Objective: Count the lines in the records below that contain the string "Violino", and give only that number.

'''

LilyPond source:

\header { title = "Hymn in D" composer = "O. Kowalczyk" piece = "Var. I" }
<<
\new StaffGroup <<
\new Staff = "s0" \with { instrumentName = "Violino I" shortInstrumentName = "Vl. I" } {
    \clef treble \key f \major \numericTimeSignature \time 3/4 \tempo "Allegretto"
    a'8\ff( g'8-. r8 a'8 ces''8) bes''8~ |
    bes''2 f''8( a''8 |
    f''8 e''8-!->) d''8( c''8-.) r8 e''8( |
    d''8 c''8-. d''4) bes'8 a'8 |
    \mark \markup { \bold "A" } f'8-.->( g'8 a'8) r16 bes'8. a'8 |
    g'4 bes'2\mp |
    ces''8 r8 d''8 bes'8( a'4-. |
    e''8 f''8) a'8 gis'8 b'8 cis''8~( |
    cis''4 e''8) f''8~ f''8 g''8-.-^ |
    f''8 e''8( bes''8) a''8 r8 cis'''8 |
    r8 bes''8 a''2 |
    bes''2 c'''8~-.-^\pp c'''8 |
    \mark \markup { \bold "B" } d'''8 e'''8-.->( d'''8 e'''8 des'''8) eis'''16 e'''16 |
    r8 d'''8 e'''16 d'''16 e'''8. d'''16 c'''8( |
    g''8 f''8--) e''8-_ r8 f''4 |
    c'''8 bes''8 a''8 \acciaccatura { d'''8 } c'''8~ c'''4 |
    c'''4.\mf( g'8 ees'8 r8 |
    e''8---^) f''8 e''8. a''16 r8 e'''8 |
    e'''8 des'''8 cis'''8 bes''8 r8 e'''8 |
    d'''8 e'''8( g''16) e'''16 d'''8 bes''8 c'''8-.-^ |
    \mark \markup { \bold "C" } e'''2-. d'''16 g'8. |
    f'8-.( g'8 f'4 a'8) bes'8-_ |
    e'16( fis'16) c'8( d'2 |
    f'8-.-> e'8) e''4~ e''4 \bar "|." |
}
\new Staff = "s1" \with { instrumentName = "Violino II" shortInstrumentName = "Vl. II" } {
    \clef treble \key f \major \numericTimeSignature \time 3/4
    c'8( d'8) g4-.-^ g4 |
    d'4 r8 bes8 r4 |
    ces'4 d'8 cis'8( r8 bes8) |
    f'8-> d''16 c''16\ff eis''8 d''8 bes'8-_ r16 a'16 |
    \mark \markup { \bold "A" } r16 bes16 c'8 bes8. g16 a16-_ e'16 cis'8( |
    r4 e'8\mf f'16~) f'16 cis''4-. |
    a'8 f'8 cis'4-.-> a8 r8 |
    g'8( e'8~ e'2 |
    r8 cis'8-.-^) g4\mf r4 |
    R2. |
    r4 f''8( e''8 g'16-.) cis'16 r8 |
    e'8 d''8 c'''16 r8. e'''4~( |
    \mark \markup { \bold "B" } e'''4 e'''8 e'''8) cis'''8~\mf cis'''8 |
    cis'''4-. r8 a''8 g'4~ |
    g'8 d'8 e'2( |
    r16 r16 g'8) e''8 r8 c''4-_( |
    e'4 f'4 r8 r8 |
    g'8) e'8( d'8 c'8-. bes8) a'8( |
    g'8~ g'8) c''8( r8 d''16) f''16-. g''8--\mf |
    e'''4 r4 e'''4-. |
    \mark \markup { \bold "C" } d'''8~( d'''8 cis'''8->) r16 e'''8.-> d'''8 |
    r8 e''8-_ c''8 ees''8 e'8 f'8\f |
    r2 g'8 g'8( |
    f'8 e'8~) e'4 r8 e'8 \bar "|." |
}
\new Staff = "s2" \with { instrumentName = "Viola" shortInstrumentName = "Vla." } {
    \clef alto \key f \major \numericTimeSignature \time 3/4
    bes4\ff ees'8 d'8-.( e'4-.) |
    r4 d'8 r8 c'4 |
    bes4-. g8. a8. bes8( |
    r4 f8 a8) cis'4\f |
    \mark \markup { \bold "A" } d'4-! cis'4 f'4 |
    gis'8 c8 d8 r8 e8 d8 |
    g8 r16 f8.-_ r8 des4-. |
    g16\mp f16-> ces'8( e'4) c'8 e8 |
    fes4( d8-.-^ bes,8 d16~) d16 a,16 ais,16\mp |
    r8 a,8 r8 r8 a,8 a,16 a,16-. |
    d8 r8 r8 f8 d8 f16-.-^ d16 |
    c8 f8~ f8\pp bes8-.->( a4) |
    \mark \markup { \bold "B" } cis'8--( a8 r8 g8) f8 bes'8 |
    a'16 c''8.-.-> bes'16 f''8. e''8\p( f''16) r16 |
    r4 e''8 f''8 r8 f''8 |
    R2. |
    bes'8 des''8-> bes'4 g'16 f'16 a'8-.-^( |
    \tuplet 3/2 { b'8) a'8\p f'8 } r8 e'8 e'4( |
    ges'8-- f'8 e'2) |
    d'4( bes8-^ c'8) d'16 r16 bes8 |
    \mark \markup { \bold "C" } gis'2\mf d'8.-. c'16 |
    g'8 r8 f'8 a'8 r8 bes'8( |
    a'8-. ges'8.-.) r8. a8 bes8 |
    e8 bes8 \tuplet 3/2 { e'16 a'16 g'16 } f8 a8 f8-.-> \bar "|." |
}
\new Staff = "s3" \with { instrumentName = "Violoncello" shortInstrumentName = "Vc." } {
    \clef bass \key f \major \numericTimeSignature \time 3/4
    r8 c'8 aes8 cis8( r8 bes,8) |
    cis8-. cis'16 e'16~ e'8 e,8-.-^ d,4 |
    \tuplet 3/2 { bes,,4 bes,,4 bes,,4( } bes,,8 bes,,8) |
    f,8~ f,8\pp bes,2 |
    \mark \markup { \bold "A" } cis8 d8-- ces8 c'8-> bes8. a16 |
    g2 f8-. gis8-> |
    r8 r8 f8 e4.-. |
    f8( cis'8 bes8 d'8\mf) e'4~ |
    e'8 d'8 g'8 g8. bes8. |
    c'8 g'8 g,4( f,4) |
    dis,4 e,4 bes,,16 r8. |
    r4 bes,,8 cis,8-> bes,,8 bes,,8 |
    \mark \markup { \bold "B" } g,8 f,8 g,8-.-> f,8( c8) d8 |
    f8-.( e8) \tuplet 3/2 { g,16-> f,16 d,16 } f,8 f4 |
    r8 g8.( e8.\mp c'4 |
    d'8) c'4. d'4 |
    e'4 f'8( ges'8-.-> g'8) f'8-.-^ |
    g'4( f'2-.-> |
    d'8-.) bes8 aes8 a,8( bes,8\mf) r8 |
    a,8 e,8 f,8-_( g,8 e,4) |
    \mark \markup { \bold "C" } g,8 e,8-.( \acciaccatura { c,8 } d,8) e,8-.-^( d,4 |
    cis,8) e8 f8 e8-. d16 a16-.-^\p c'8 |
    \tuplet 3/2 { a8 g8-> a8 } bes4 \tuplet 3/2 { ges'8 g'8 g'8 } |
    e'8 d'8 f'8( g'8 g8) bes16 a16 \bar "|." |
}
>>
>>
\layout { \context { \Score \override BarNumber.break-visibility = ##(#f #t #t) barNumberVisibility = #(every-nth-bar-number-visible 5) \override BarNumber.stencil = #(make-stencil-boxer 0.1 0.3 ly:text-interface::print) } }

'''
'''

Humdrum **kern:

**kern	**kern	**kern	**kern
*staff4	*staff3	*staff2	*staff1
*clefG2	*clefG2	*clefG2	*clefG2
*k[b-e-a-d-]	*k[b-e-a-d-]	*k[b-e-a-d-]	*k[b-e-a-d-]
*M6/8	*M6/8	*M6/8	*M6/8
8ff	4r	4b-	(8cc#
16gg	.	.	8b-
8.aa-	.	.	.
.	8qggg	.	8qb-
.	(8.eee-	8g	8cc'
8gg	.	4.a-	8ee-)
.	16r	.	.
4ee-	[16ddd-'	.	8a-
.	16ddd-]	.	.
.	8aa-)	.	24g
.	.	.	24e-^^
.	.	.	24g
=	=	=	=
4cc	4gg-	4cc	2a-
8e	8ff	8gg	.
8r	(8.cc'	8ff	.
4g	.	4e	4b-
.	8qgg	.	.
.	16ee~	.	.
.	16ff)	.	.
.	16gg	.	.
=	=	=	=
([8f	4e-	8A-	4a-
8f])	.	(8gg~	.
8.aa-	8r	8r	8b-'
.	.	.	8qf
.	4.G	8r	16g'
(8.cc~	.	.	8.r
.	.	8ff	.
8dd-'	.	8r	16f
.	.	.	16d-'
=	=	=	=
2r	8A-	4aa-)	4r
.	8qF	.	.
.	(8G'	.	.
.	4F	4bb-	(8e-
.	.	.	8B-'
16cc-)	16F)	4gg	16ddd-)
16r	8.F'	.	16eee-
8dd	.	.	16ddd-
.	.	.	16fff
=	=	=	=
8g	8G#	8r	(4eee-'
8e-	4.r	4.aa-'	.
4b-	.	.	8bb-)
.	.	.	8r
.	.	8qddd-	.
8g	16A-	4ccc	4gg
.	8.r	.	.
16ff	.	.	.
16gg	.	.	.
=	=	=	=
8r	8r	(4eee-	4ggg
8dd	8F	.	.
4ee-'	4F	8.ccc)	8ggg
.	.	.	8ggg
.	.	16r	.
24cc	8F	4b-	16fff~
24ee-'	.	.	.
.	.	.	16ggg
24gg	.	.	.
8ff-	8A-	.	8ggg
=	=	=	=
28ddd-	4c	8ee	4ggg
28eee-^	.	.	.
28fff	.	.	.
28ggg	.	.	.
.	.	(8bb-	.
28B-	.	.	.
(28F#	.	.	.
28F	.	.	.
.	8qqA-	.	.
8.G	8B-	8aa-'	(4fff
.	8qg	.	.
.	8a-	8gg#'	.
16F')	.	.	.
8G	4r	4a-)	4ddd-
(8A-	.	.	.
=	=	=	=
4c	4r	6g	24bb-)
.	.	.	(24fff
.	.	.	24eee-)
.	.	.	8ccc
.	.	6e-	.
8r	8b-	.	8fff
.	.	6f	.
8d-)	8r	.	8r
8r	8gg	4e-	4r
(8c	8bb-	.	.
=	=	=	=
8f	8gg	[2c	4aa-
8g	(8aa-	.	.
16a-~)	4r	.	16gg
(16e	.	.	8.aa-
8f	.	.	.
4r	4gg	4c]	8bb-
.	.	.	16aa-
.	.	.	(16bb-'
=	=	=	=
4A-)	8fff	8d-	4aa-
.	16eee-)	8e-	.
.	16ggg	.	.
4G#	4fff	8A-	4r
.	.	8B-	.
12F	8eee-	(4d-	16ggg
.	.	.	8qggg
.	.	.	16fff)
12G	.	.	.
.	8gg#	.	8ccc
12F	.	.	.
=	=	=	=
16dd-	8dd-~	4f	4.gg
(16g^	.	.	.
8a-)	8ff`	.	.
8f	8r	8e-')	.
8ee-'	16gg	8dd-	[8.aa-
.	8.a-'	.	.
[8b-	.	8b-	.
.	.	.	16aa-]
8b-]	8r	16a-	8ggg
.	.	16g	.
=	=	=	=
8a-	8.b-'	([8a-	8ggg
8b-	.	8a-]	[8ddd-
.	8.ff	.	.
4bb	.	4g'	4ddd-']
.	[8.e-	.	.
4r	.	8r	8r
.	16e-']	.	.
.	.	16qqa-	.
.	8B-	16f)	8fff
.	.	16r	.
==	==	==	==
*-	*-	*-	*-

'''
'''

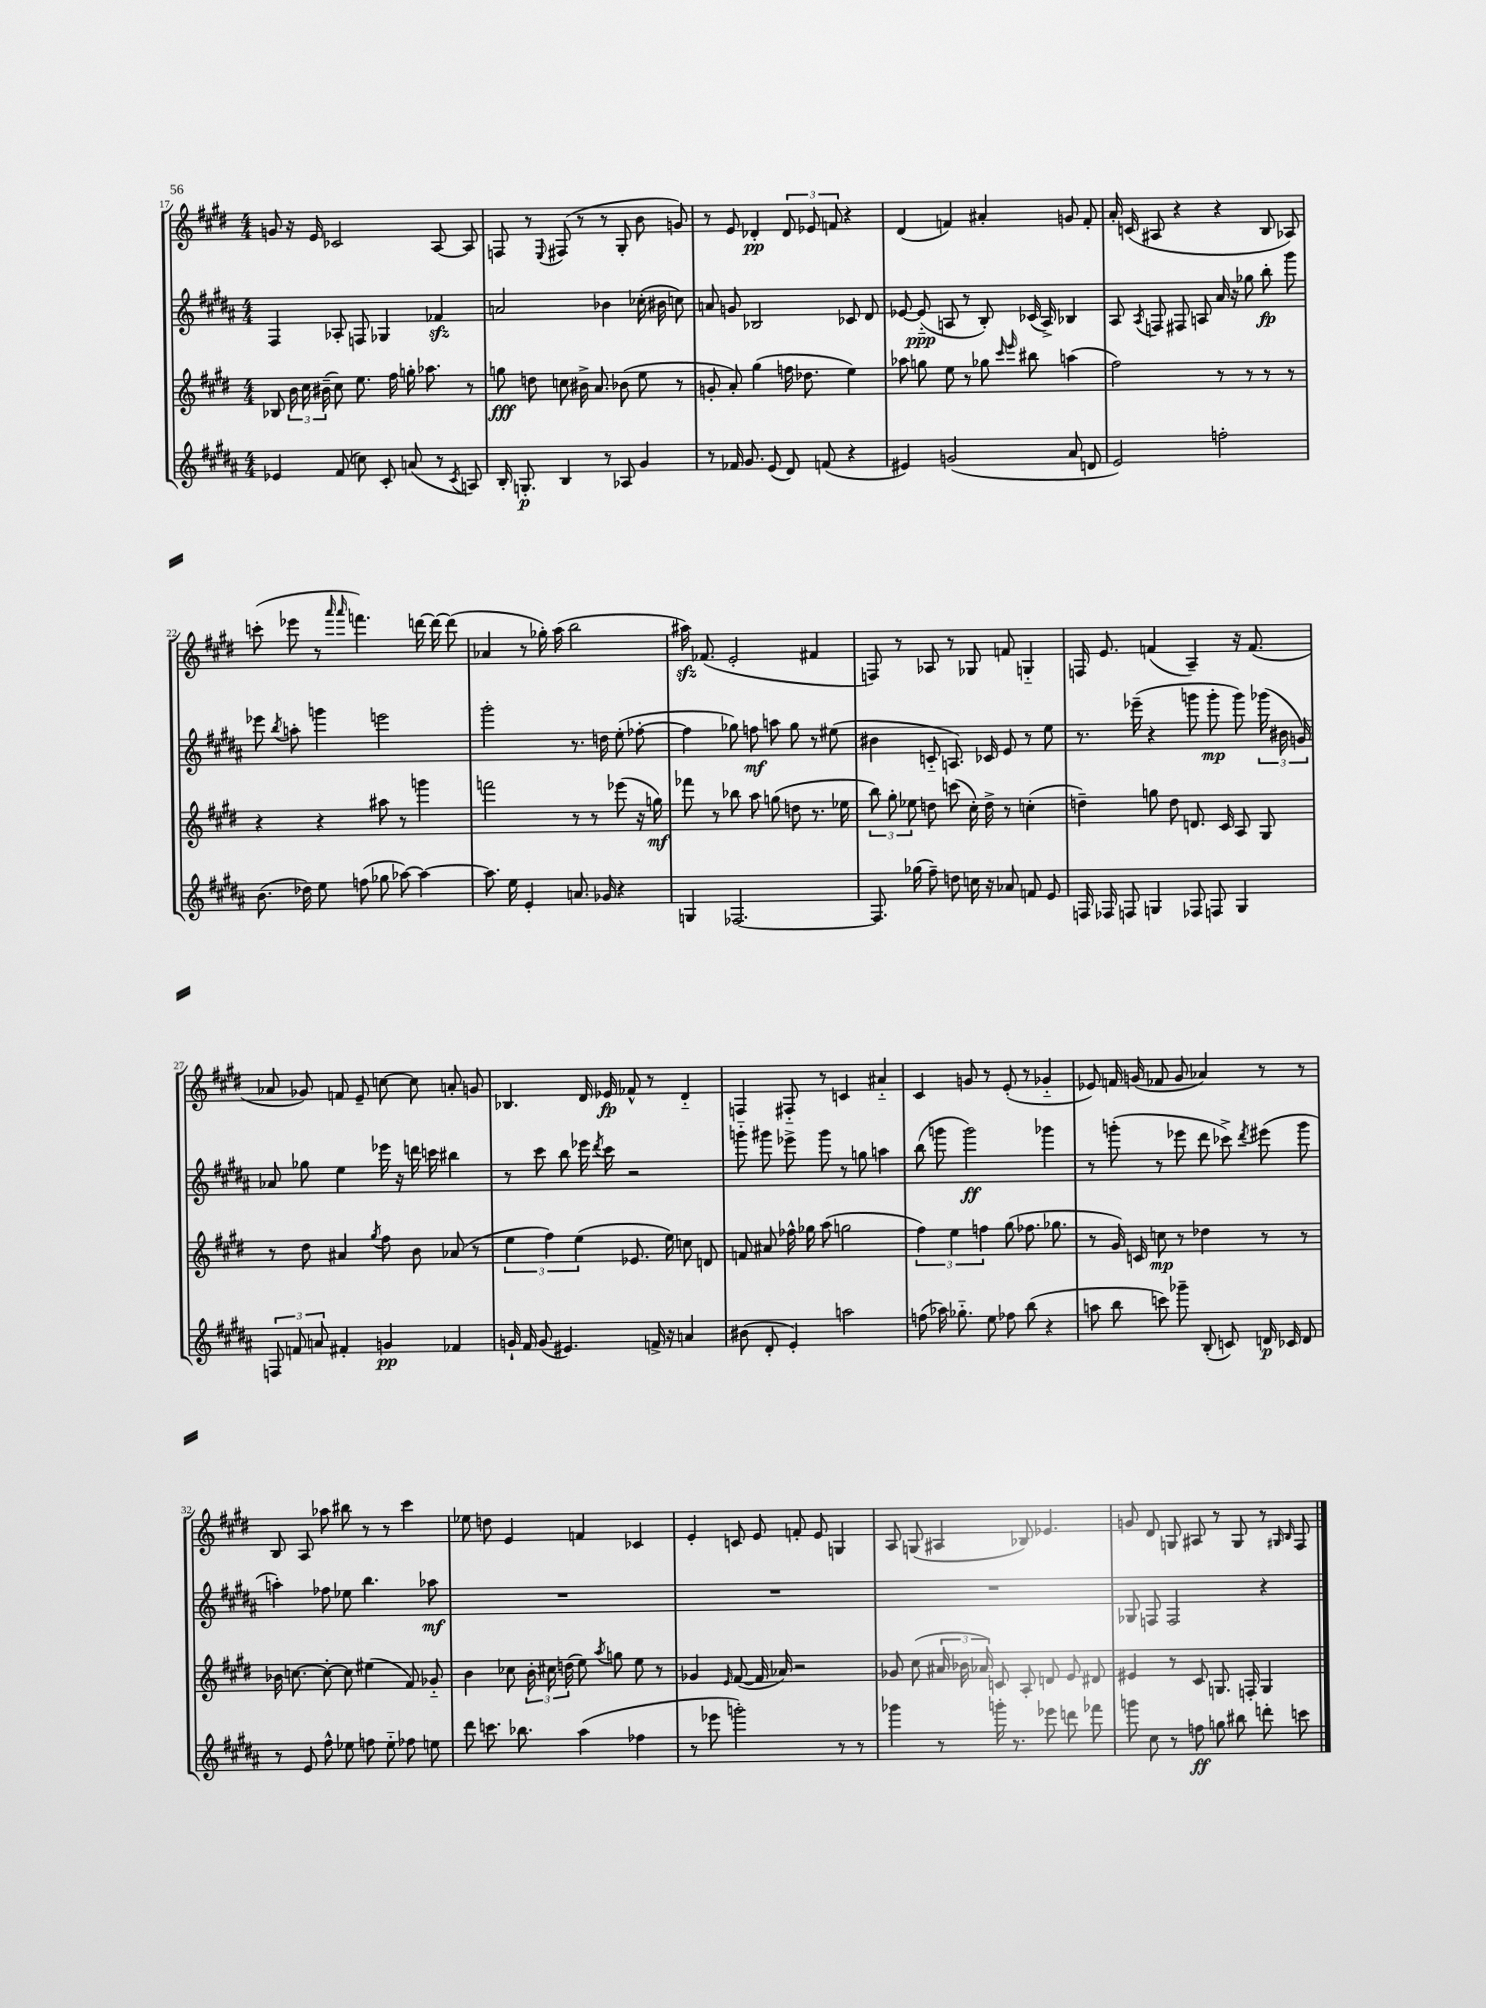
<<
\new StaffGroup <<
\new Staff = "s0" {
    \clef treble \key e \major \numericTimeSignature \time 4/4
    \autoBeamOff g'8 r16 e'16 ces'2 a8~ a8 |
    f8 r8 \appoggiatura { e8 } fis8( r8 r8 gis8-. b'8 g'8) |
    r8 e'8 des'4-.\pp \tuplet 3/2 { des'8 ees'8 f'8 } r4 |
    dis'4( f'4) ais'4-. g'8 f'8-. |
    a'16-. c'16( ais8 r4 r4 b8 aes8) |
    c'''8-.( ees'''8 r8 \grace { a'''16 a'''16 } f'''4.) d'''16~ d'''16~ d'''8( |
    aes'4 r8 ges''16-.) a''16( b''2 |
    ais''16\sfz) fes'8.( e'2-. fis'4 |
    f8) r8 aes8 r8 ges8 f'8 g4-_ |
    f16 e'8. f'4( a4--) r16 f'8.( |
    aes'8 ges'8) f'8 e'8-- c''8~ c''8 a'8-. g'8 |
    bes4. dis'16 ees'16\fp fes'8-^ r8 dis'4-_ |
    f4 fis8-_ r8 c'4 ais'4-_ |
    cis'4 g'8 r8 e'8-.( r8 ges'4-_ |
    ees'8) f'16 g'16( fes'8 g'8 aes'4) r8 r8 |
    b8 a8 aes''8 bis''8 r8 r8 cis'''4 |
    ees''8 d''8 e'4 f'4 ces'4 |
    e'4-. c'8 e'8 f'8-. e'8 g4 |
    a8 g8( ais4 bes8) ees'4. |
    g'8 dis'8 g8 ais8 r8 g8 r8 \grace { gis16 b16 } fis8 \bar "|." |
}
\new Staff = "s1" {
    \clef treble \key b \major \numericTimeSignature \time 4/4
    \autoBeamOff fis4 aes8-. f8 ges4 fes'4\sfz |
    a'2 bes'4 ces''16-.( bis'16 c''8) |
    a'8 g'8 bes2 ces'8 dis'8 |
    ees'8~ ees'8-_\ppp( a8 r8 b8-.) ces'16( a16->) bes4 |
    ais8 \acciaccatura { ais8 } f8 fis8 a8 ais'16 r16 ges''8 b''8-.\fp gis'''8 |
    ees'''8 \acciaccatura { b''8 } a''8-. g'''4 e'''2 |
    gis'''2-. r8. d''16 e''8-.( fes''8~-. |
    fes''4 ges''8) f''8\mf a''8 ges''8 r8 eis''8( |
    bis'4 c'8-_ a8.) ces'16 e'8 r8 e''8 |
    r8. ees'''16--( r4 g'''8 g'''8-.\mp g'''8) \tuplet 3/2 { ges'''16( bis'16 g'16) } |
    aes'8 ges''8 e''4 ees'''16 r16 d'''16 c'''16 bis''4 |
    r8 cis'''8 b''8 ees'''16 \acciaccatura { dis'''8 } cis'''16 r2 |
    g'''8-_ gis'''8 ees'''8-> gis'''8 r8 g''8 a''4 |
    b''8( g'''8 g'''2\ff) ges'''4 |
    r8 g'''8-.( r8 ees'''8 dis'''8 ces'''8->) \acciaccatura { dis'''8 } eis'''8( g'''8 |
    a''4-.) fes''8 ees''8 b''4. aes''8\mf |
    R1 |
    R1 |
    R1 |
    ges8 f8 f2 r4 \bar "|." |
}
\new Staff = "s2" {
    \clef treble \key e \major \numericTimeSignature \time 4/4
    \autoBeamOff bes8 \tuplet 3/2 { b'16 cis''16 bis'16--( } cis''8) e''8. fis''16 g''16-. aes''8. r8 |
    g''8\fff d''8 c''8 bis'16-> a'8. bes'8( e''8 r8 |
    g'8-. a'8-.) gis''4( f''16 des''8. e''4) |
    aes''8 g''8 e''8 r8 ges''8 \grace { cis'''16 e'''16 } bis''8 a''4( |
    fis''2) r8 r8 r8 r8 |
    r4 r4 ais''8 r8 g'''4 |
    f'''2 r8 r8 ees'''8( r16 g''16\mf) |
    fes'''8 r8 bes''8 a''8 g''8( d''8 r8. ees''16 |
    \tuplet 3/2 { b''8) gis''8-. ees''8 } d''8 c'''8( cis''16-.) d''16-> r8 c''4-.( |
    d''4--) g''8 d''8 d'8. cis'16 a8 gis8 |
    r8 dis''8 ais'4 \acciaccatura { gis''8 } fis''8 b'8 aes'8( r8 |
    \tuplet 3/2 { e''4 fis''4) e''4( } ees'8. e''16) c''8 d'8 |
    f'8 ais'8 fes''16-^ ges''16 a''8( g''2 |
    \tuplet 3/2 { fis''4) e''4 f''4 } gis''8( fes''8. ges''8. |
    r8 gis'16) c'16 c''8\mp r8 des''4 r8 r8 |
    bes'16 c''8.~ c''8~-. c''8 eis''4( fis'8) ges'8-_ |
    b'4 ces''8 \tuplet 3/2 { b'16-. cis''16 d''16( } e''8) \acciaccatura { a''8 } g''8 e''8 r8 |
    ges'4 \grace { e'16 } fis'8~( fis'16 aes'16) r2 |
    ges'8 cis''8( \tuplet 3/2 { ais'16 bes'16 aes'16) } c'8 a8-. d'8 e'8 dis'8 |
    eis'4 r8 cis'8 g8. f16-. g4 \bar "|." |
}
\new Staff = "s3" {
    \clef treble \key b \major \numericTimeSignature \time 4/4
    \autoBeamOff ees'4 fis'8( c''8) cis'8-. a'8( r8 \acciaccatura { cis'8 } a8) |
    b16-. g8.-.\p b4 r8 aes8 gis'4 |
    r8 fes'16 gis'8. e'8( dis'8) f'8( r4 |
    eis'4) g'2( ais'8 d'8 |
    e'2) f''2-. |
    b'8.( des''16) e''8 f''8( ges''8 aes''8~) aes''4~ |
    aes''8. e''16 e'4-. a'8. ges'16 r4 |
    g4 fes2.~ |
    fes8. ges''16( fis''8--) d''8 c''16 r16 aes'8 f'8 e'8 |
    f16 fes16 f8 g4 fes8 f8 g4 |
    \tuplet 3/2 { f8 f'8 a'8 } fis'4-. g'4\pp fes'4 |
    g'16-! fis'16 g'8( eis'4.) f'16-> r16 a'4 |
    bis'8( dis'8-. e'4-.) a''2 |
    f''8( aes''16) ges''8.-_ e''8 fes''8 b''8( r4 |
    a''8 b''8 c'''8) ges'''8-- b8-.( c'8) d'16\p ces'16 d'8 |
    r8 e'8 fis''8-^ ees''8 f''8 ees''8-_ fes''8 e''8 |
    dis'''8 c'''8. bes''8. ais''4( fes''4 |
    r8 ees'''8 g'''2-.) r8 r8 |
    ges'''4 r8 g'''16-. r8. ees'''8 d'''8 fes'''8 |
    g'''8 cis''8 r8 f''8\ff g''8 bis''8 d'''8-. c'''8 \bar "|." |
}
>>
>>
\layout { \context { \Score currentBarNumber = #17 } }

'''

Solution for this problem: 2